AIM -
Report every line in the rows below that contains the string "grace" with the same case, and copy each such line in full.

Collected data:
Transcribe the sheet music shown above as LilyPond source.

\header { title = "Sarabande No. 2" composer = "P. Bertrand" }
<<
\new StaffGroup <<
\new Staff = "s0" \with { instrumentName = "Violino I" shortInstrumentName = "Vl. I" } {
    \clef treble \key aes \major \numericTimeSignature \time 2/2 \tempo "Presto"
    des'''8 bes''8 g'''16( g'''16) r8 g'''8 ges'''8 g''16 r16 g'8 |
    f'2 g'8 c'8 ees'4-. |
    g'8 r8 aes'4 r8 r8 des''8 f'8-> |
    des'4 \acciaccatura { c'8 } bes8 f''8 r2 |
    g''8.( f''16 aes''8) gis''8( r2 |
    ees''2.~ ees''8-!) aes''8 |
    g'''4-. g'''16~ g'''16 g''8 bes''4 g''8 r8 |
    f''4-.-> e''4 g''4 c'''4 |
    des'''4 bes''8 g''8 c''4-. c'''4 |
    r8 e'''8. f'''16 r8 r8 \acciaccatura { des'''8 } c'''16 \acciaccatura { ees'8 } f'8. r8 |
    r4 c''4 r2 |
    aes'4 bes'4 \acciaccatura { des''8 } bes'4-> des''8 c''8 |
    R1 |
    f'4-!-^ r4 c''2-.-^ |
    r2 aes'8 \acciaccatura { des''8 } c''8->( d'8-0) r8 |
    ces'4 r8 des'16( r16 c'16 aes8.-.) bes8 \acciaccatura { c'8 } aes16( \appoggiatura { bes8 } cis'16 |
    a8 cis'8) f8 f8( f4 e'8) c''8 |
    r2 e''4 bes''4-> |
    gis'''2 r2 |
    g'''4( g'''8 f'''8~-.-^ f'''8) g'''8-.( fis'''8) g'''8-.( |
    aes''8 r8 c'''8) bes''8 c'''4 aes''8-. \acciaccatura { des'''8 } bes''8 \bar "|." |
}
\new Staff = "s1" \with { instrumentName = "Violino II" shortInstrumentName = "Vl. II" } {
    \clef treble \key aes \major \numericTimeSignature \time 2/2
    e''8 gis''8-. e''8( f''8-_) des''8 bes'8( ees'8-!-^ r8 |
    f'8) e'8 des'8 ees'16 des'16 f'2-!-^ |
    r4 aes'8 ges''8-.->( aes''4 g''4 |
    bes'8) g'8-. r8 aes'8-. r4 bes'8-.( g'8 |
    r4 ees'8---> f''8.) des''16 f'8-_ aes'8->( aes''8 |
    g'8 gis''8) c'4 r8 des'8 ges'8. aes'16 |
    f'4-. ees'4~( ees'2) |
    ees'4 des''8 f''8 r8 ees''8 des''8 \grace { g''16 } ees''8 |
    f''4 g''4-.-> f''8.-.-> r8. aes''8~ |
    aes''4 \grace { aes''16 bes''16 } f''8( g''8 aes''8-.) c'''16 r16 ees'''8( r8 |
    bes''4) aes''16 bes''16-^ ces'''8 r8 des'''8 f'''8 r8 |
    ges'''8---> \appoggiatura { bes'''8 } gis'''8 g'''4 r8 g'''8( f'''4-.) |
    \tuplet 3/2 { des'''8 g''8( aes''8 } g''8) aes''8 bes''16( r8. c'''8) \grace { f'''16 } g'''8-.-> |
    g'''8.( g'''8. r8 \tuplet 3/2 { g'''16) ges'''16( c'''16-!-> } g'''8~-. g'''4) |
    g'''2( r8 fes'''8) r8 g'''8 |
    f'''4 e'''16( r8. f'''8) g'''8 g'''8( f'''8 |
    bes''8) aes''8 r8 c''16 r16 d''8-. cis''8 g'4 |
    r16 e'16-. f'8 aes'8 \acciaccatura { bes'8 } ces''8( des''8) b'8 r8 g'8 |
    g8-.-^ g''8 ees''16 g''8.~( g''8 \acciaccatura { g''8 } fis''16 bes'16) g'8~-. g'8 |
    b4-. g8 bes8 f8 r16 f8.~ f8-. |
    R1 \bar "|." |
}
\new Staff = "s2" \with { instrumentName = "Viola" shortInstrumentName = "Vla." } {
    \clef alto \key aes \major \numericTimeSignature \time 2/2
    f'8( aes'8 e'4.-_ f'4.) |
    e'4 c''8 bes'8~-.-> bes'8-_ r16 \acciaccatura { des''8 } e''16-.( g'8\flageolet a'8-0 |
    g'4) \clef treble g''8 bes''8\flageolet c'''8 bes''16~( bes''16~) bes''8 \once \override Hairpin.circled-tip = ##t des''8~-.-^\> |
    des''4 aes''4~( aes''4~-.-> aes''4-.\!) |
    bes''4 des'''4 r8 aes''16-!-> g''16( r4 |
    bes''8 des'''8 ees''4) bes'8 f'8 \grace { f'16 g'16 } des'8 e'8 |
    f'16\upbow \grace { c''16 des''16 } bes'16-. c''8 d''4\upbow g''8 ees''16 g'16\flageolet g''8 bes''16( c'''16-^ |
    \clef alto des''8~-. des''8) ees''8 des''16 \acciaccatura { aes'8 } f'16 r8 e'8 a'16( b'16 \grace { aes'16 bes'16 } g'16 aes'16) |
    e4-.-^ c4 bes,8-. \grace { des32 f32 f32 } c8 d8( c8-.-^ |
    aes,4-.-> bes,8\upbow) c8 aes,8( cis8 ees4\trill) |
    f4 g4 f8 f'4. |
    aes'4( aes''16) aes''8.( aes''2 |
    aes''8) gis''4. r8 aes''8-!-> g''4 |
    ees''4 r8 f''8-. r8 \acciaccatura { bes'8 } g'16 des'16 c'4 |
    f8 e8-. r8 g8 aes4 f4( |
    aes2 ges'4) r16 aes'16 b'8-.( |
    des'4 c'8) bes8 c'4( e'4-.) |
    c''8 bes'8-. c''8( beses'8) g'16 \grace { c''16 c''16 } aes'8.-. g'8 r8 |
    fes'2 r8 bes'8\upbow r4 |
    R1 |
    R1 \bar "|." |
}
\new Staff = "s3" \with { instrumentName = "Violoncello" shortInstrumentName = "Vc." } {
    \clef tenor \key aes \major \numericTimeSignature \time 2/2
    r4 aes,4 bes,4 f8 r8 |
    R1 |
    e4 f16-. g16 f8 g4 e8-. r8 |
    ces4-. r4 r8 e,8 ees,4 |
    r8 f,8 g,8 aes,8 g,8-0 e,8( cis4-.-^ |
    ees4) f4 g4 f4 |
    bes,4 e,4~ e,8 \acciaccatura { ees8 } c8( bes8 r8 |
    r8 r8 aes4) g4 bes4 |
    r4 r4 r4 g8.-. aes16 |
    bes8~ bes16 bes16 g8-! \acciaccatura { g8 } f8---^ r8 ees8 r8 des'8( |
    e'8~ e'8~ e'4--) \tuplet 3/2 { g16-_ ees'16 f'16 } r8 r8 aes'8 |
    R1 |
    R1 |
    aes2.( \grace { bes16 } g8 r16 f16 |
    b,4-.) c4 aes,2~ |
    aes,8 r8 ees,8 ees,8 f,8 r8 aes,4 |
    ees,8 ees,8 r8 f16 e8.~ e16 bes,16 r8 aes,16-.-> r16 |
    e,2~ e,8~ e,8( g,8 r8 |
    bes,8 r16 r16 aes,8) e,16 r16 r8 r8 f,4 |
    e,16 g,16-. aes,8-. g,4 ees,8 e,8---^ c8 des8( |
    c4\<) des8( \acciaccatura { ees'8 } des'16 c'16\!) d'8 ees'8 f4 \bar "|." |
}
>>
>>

THE ANSWER -
    ees'4 des''8 f''8 r8 ees''8 des''8 \grace { g''16 } ees''8 |
    aes''4 \grace { aes''16 bes''16 } f''8( g''8 aes''8-.) c'''16 r16 ees'''8( r8 |
    \tuplet 3/2 { des'''8 g''8( aes''8 } g''8) aes''8 bes''16( r8. c'''8) \grace { f'''16 } g'''8-.-> |
    bes''8 des'''8 ees''4) bes'8 f'8 \grace { f'16 g'16 } des'8 e'8 |
    f'16\upbow \grace { c''16 des''16 } bes'16-. c''8 d''4\upbow g''8 ees''16 g'16\flageolet g''8 bes''16( c'''16-^ |
    \clef alto des''8~-. des''8) ees''8 des''16 \acciaccatura { aes'8 } f'16 r8 e'8 a'16( b'16 \grace { aes'16 bes'16 } g'16 aes'16) |
    e4-.-^ c4 bes,8-. \grace { des32 f32 f32 } c8 d8( c8-.-^ |
    c''8 bes'8-. c''8( beses'8) g'16 \grace { c''16 c''16 } aes'8.-. g'8 r8 |
    aes2.( \grace { bes16 } g8 r16 f16 |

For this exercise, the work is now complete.